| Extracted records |

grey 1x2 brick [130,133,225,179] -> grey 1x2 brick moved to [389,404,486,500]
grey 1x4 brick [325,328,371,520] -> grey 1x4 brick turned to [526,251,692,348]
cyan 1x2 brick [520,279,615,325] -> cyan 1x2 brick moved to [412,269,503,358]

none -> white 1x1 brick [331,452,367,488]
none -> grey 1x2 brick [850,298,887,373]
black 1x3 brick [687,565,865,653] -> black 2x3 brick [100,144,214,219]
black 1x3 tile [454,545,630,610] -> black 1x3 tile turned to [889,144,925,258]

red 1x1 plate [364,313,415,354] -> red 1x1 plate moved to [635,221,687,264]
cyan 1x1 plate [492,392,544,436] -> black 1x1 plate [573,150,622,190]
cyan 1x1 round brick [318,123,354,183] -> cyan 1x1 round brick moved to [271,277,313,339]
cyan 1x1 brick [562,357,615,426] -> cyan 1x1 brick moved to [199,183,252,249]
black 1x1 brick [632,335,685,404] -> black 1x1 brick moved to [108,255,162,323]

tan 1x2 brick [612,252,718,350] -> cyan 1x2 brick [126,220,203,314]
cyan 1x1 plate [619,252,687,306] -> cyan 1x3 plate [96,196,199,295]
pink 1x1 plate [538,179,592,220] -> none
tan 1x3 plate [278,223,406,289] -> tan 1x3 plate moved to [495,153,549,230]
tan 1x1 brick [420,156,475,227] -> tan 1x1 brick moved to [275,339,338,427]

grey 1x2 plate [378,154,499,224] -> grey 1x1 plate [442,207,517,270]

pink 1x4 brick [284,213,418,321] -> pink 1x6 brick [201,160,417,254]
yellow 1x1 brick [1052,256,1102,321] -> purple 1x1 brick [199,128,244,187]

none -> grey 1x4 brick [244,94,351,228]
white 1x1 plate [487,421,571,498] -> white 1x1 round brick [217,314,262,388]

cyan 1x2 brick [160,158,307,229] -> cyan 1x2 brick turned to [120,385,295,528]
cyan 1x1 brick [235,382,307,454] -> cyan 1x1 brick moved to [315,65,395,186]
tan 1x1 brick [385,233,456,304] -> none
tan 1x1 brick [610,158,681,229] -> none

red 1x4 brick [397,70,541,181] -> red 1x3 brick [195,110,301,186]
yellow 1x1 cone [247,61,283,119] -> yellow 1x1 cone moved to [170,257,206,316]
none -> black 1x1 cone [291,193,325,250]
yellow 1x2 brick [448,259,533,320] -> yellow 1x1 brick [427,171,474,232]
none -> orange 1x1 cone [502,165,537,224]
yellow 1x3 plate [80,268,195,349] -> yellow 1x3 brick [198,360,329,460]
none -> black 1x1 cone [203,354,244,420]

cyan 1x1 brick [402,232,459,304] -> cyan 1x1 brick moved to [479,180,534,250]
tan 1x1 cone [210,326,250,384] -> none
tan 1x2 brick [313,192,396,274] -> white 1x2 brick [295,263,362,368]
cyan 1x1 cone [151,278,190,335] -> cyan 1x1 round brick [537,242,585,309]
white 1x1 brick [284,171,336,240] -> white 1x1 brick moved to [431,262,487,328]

| Problem description |
For every entry above, give it back exactly as written.

| Answer box |
grey 1x2 brick [130,133,225,179] -> grey 1x2 brick moved to [389,404,486,500]
grey 1x4 brick [325,328,371,520] -> grey 1x4 brick turned to [526,251,692,348]
cyan 1x2 brick [520,279,615,325] -> cyan 1x2 brick moved to [412,269,503,358]

none -> white 1x1 brick [331,452,367,488]
none -> grey 1x2 brick [850,298,887,373]
black 1x3 brick [687,565,865,653] -> black 2x3 brick [100,144,214,219]
black 1x3 tile [454,545,630,610] -> black 1x3 tile turned to [889,144,925,258]

red 1x1 plate [364,313,415,354] -> red 1x1 plate moved to [635,221,687,264]
cyan 1x1 plate [492,392,544,436] -> black 1x1 plate [573,150,622,190]
cyan 1x1 round brick [318,123,354,183] -> cyan 1x1 round brick moved to [271,277,313,339]
cyan 1x1 brick [562,357,615,426] -> cyan 1x1 brick moved to [199,183,252,249]
black 1x1 brick [632,335,685,404] -> black 1x1 brick moved to [108,255,162,323]

tan 1x2 brick [612,252,718,350] -> cyan 1x2 brick [126,220,203,314]
cyan 1x1 plate [619,252,687,306] -> cyan 1x3 plate [96,196,199,295]
pink 1x1 plate [538,179,592,220] -> none
tan 1x3 plate [278,223,406,289] -> tan 1x3 plate moved to [495,153,549,230]
tan 1x1 brick [420,156,475,227] -> tan 1x1 brick moved to [275,339,338,427]

grey 1x2 plate [378,154,499,224] -> grey 1x1 plate [442,207,517,270]

pink 1x4 brick [284,213,418,321] -> pink 1x6 brick [201,160,417,254]
yellow 1x1 brick [1052,256,1102,321] -> purple 1x1 brick [199,128,244,187]

none -> grey 1x4 brick [244,94,351,228]
white 1x1 plate [487,421,571,498] -> white 1x1 round brick [217,314,262,388]

cyan 1x2 brick [160,158,307,229] -> cyan 1x2 brick turned to [120,385,295,528]
cyan 1x1 brick [235,382,307,454] -> cyan 1x1 brick moved to [315,65,395,186]
tan 1x1 brick [385,233,456,304] -> none
tan 1x1 brick [610,158,681,229] -> none

red 1x4 brick [397,70,541,181] -> red 1x3 brick [195,110,301,186]
yellow 1x1 cone [247,61,283,119] -> yellow 1x1 cone moved to [170,257,206,316]
none -> black 1x1 cone [291,193,325,250]
yellow 1x2 brick [448,259,533,320] -> yellow 1x1 brick [427,171,474,232]
none -> orange 1x1 cone [502,165,537,224]
yellow 1x3 plate [80,268,195,349] -> yellow 1x3 brick [198,360,329,460]
none -> black 1x1 cone [203,354,244,420]

cyan 1x1 brick [402,232,459,304] -> cyan 1x1 brick moved to [479,180,534,250]
tan 1x1 cone [210,326,250,384] -> none
tan 1x2 brick [313,192,396,274] -> white 1x2 brick [295,263,362,368]
cyan 1x1 cone [151,278,190,335] -> cyan 1x1 round brick [537,242,585,309]
white 1x1 brick [284,171,336,240] -> white 1x1 brick moved to [431,262,487,328]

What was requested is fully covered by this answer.